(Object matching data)
◇ ◇ ◇ ◇ ◇

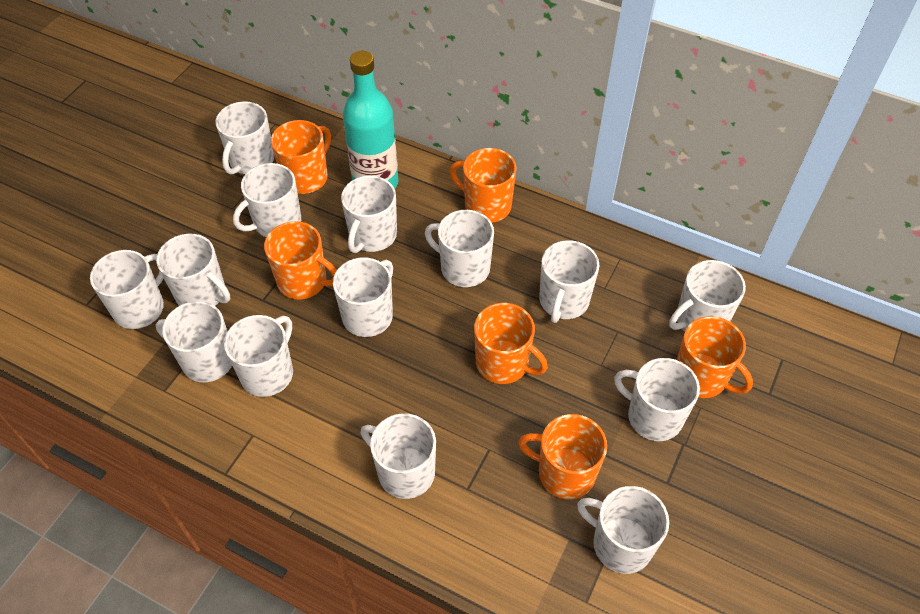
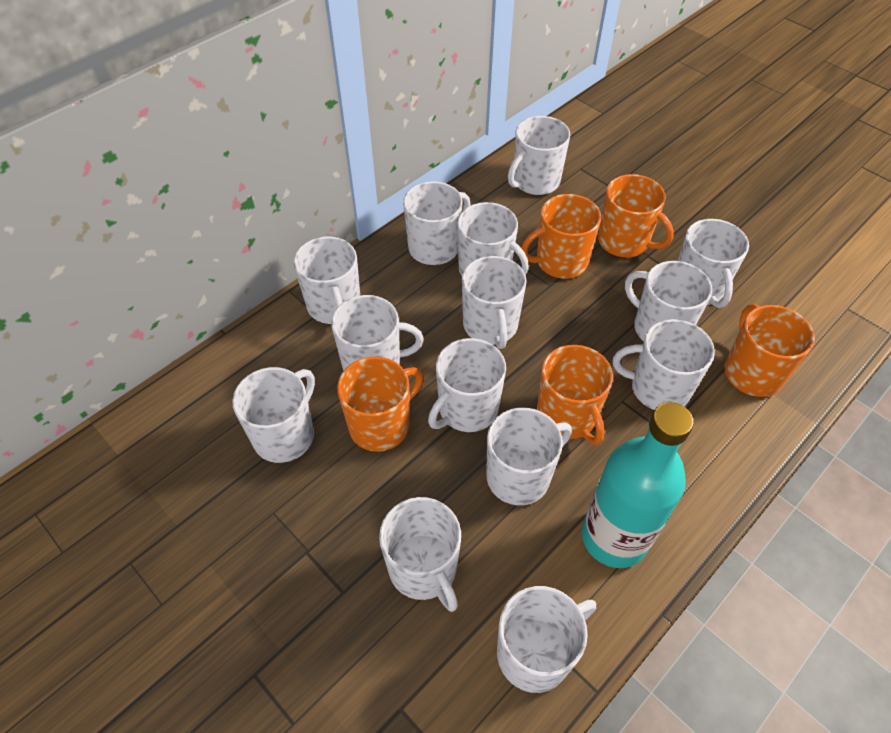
orange mug: 6 -> 5

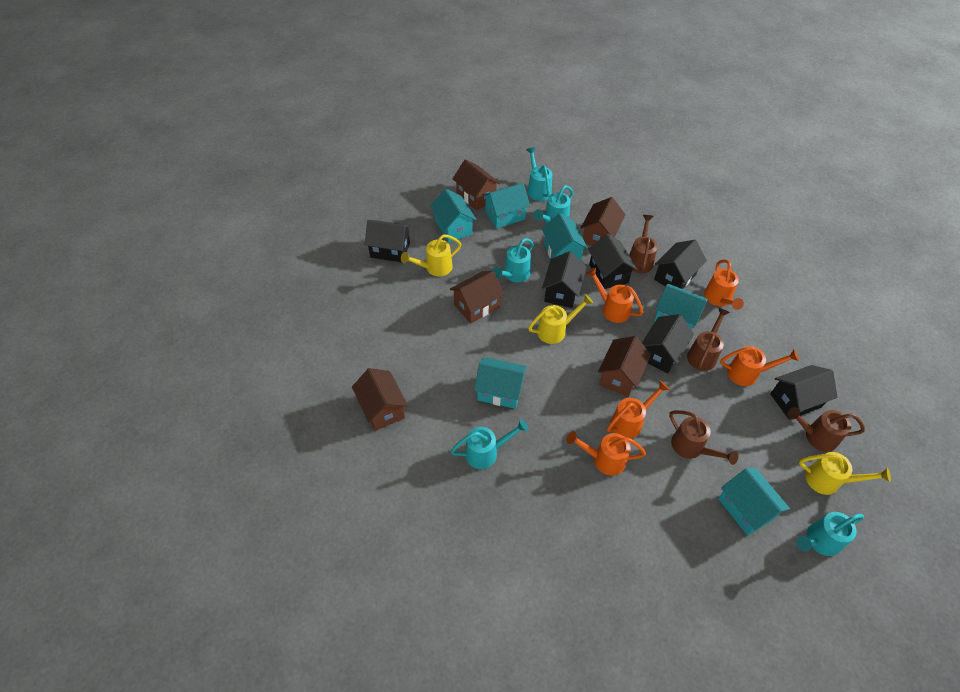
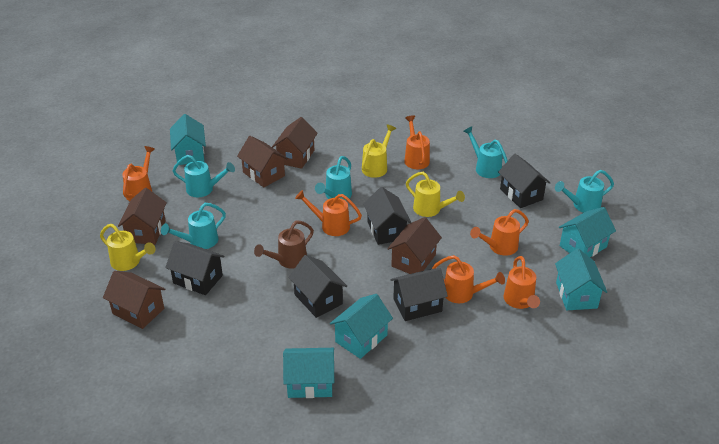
black house: 6 -> 5
brown watering can: 4 -> 1
orange watering can: 5 -> 6
turquoise house: 6 -> 5

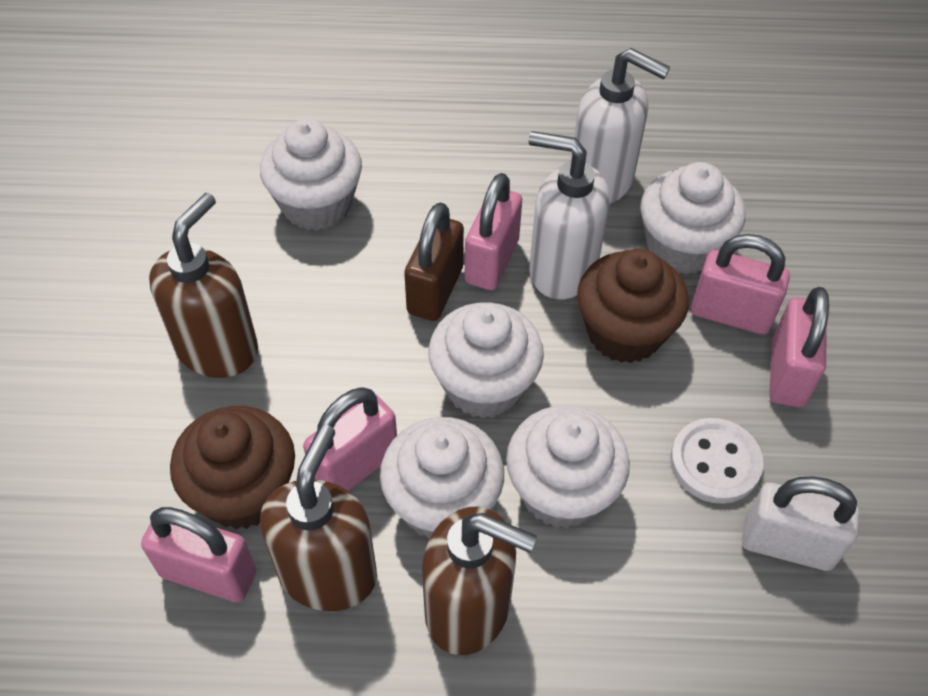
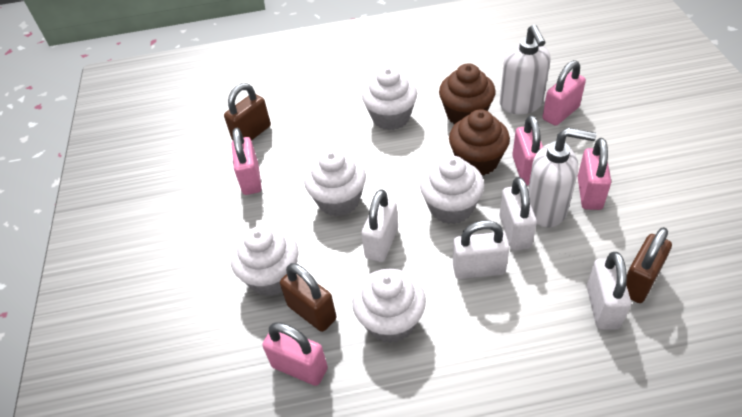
brown padlock: 1 -> 3
brown soap dispenser: 3 -> 0
white button: 1 -> 0
white padlock: 1 -> 4

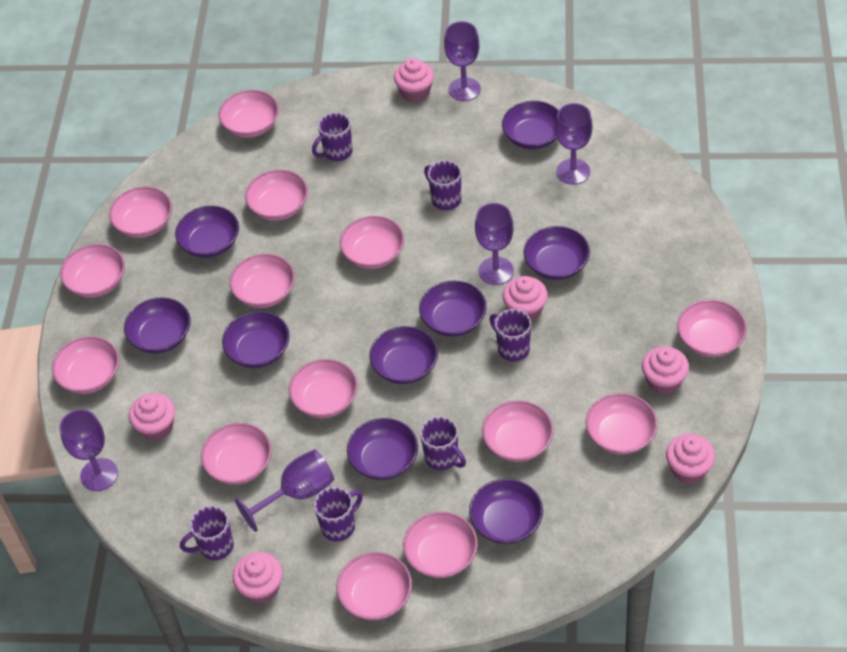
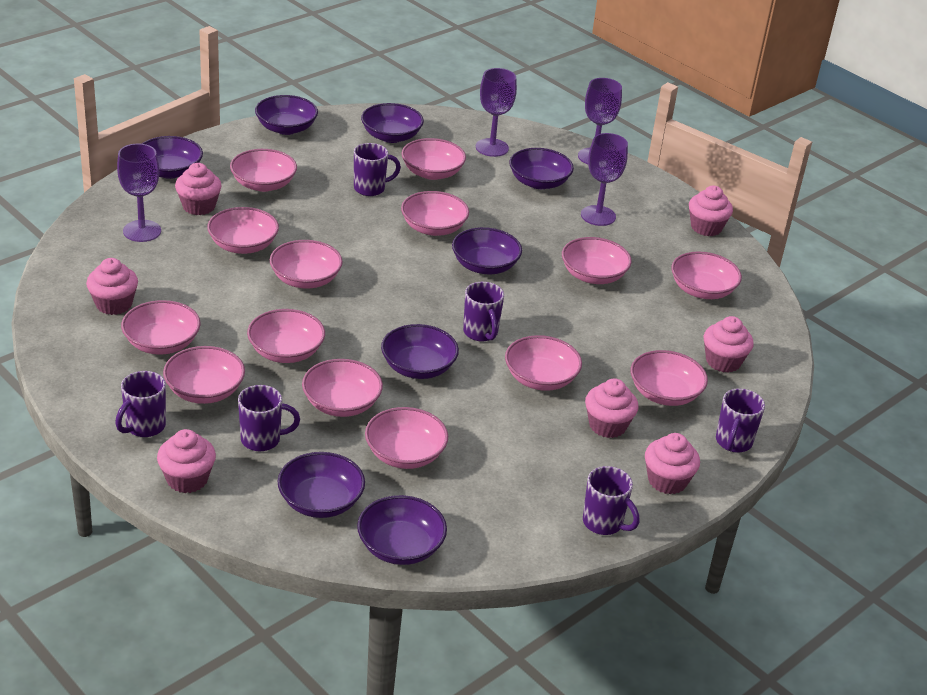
pink cupcake: 6 -> 7
purple bowl: 9 -> 8
purple goblet: 5 -> 4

◇ ◇ ◇ ◇ ◇

Please give only the number of lines above that contain "watering".

2